JOB ITEM:
Please repeat the entries below exactly as written, leaving out any images.

DATA PROVIDED:
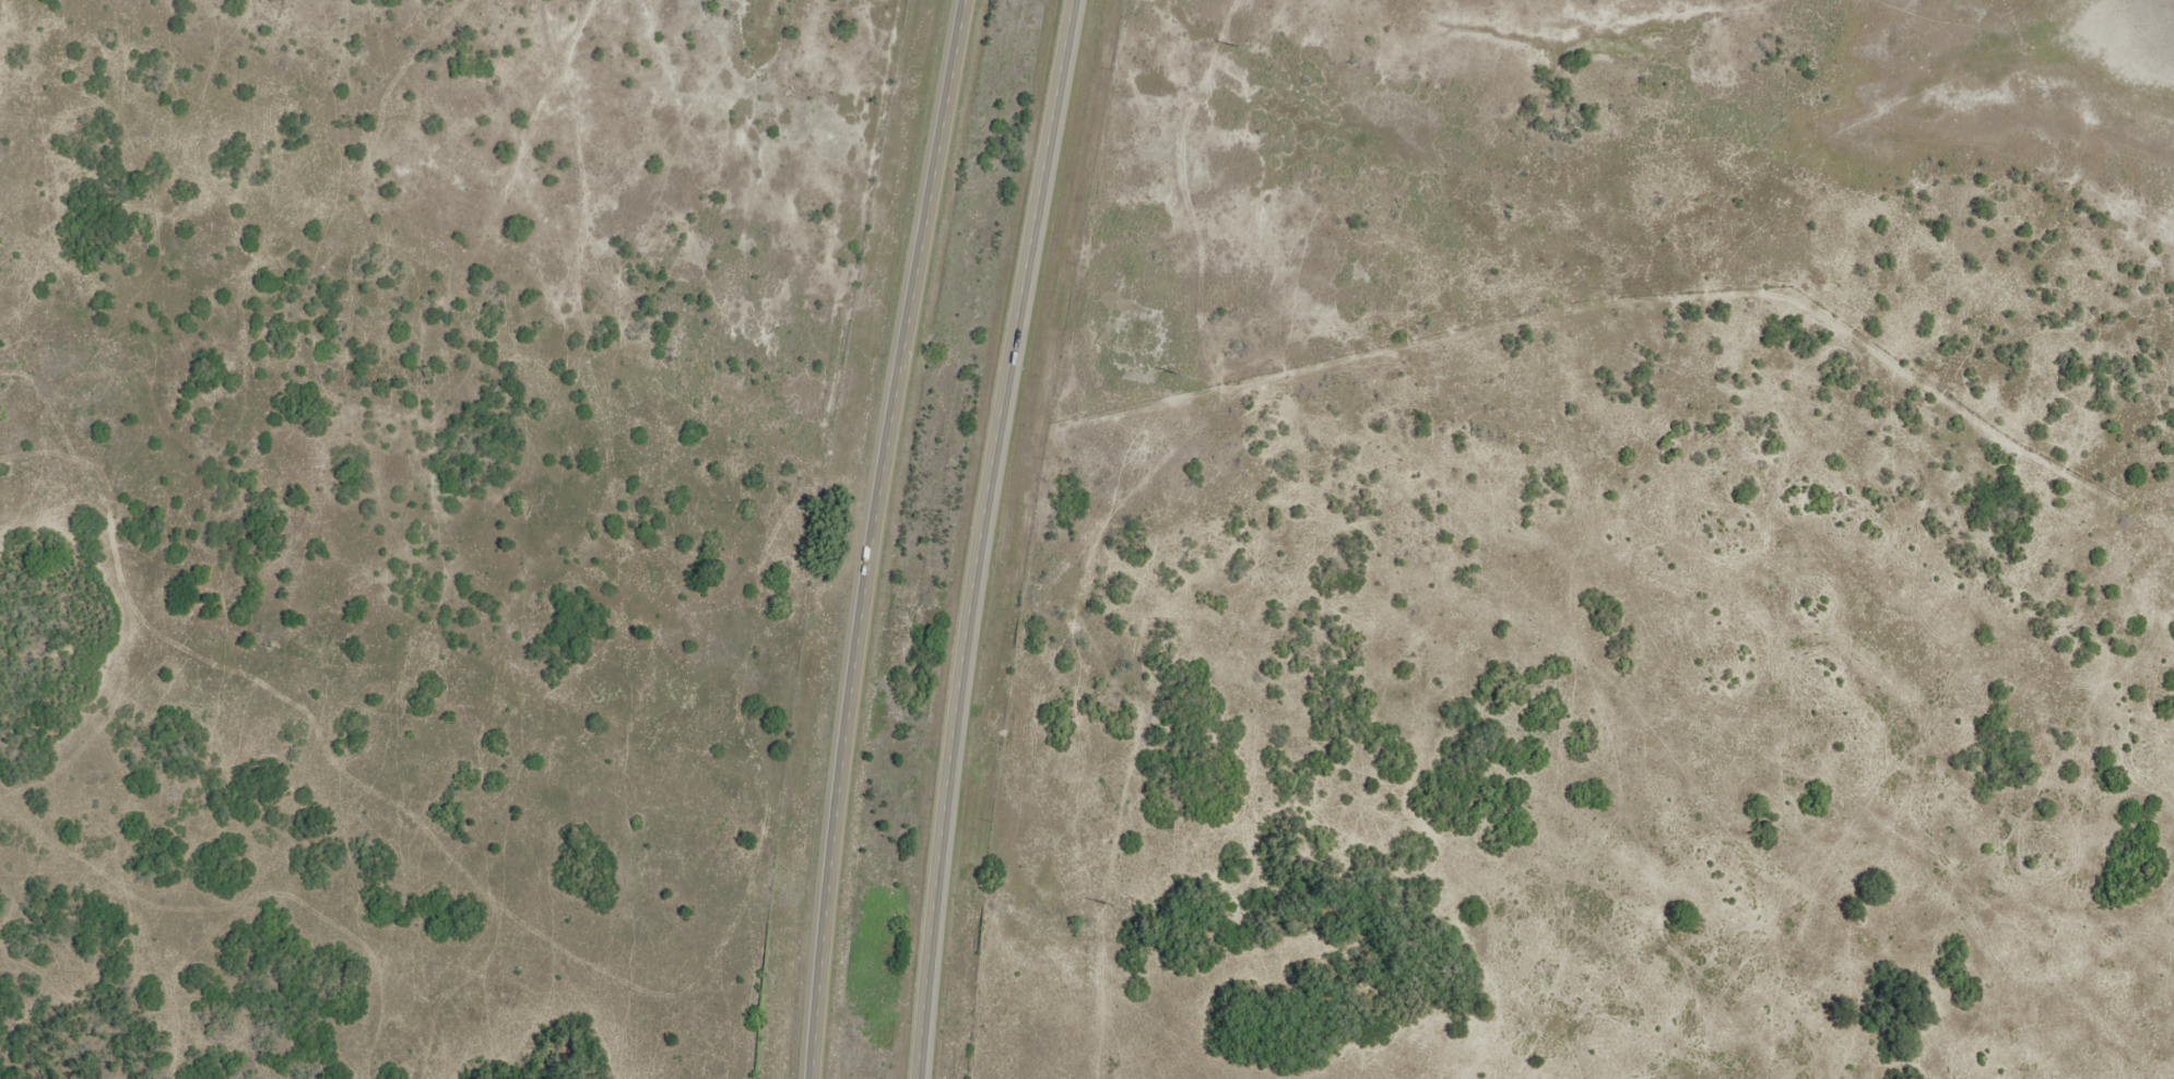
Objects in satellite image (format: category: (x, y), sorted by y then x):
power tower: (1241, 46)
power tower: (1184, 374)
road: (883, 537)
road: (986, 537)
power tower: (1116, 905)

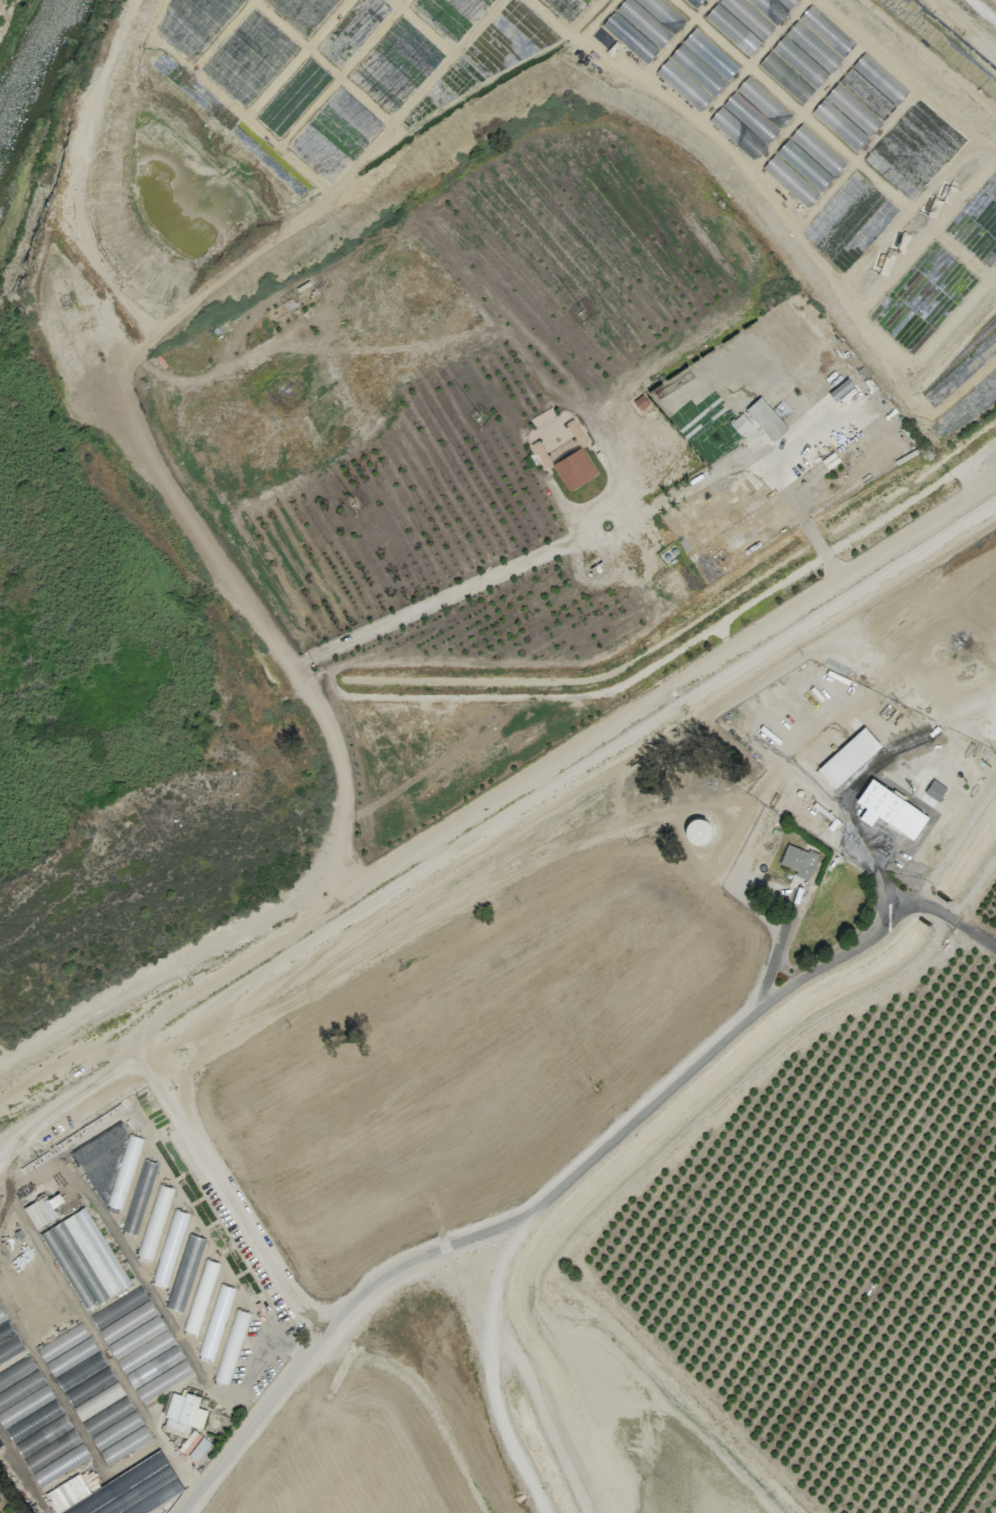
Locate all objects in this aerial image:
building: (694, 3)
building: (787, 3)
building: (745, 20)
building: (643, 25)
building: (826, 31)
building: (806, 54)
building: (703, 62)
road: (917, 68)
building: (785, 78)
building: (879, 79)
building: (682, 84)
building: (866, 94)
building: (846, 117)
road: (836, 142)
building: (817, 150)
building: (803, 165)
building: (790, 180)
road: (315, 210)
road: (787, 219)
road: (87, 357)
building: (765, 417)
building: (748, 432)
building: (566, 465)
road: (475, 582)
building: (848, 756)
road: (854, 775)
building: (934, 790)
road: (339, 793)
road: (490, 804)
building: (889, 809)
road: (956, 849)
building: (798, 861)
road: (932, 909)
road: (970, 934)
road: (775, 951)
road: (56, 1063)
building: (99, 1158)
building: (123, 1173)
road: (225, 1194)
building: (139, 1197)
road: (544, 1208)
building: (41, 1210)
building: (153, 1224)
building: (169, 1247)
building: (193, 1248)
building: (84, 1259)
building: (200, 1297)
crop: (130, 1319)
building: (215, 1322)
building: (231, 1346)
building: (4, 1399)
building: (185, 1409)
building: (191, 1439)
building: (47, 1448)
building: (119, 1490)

ANSWER SPACE:
Objects in satellite image (format: category: (x, y), sorted by y then x):
power tower: (1241, 46)
power tower: (1184, 374)
road: (883, 537)
road: (986, 537)
power tower: (1116, 905)

Locate all objects in this aerial image:
building: (694, 3)
building: (787, 3)
building: (745, 20)
building: (643, 25)
building: (826, 31)
building: (806, 54)
building: (703, 62)
road: (917, 68)
building: (785, 78)
building: (879, 79)
building: (682, 84)
building: (866, 94)
building: (846, 117)
road: (836, 142)
building: (817, 150)
building: (803, 165)
building: (790, 180)
road: (315, 210)
road: (787, 219)
road: (87, 357)
building: (765, 417)
building: (748, 432)
building: (566, 465)
road: (475, 582)
building: (848, 756)
road: (854, 775)
building: (934, 790)
road: (339, 793)
road: (490, 804)
building: (889, 809)
road: (956, 849)
building: (798, 861)
road: (932, 909)
road: (970, 934)
road: (775, 951)
road: (56, 1063)
building: (99, 1158)
building: (123, 1173)
road: (225, 1194)
building: (139, 1197)
road: (544, 1208)
building: (41, 1210)
building: (153, 1224)
building: (169, 1247)
building: (193, 1248)
building: (84, 1259)
building: (200, 1297)
crop: (130, 1319)
building: (215, 1322)
building: (231, 1346)
building: (4, 1399)
building: (185, 1409)
building: (191, 1439)
building: (47, 1448)
building: (119, 1490)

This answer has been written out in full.